* **EXCERPTED DATA**

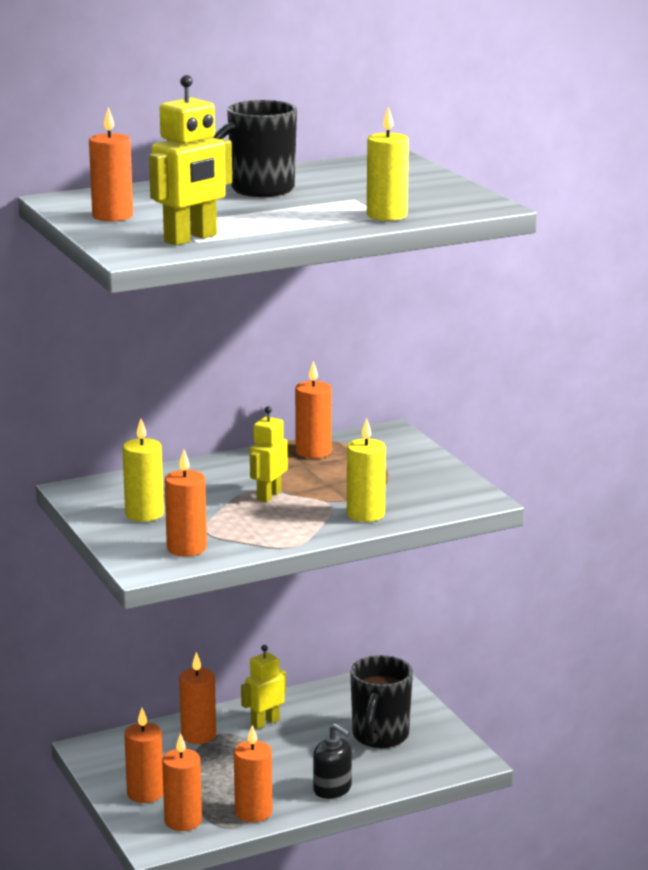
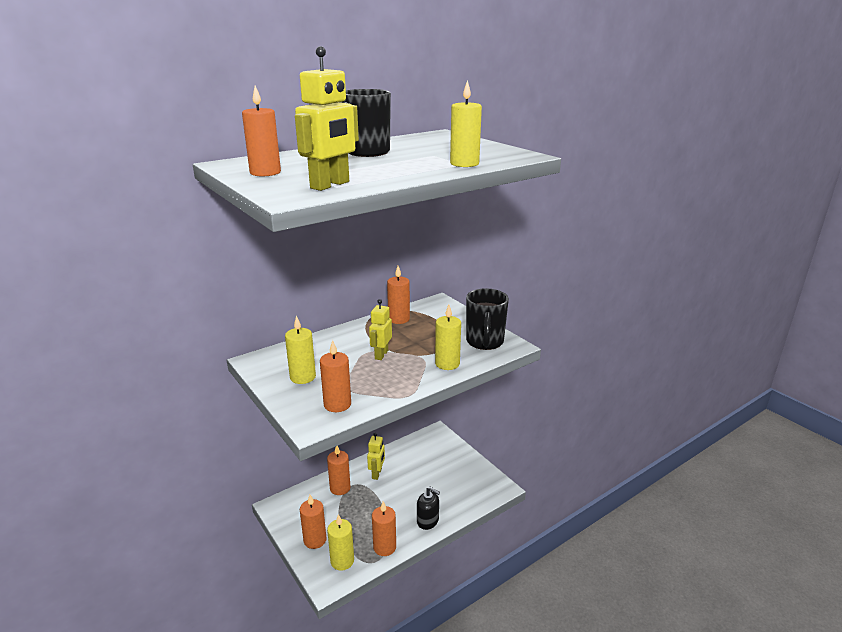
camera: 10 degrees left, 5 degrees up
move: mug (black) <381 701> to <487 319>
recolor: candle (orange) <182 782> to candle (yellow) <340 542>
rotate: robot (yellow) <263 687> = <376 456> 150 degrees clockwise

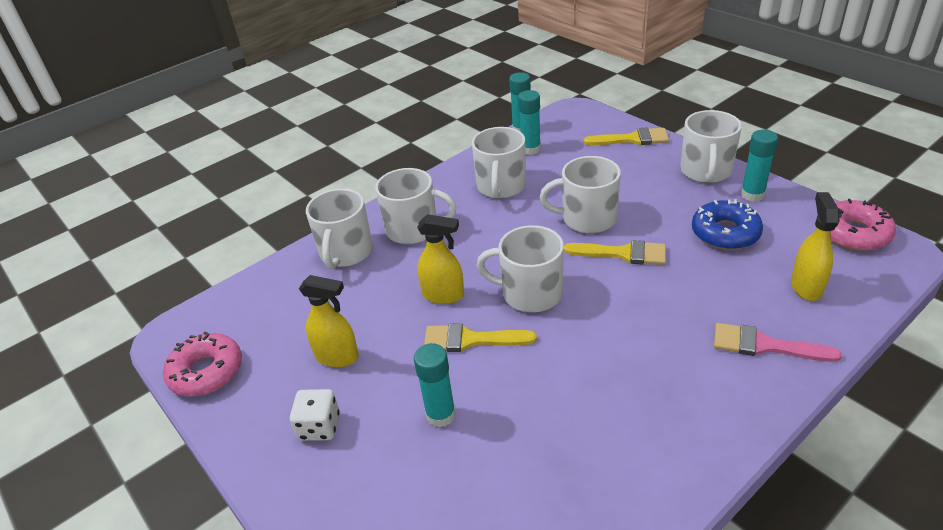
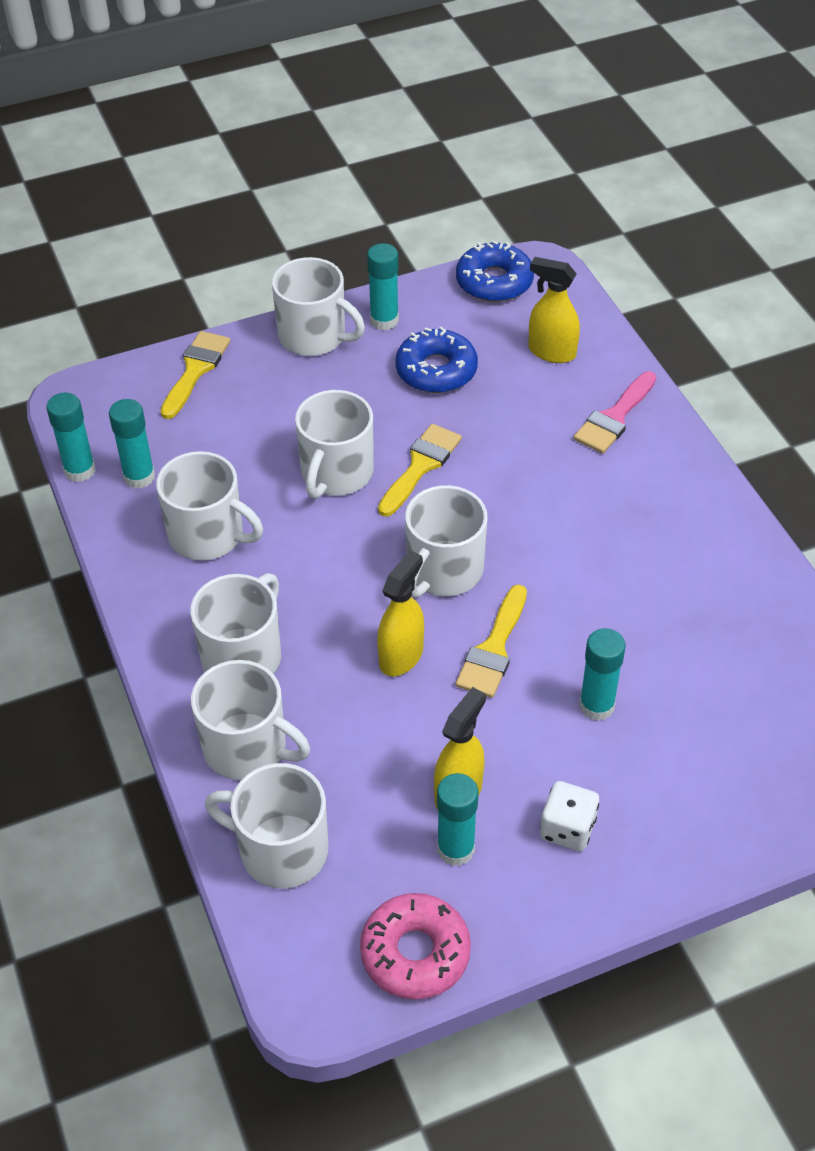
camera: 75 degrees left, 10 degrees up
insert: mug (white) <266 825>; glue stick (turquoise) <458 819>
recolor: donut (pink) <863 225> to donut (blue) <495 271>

* **AIM OF THE TASK**
Leave out the images and copy every record above exactly.

* **SOLUTION**
camera: 10 degrees left, 5 degrees up
move: mug (black) <381 701> to <487 319>
recolor: candle (orange) <182 782> to candle (yellow) <340 542>
rotate: robot (yellow) <263 687> = <376 456> 150 degrees clockwise

camera: 75 degrees left, 10 degrees up
insert: mug (white) <266 825>; glue stick (turquoise) <458 819>
recolor: donut (pink) <863 225> to donut (blue) <495 271>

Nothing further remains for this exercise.